Copy word for word, please, the lines of the entries below running from the one containing "cyan line: (52, 42) -> (66, 33), turned -40" to the one containing "gray semicircle: (17, 89) -> (14, 59), moved", both ends included.

▶ _Data for this task_
--------------------------------

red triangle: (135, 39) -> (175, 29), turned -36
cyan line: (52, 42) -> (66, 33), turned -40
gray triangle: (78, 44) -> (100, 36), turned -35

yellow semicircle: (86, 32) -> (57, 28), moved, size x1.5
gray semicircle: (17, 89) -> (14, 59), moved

--------------------------------

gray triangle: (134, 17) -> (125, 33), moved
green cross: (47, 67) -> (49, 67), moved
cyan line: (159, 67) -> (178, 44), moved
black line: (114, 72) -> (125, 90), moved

--------------------------------

▶ _Completed task_
cyan line: (52, 42) -> (66, 33), turned -40
gray triangle: (78, 44) -> (100, 36), turned -35

yellow semicircle: (86, 32) -> (57, 28), moved, size x1.5
gray semicircle: (17, 89) -> (14, 59), moved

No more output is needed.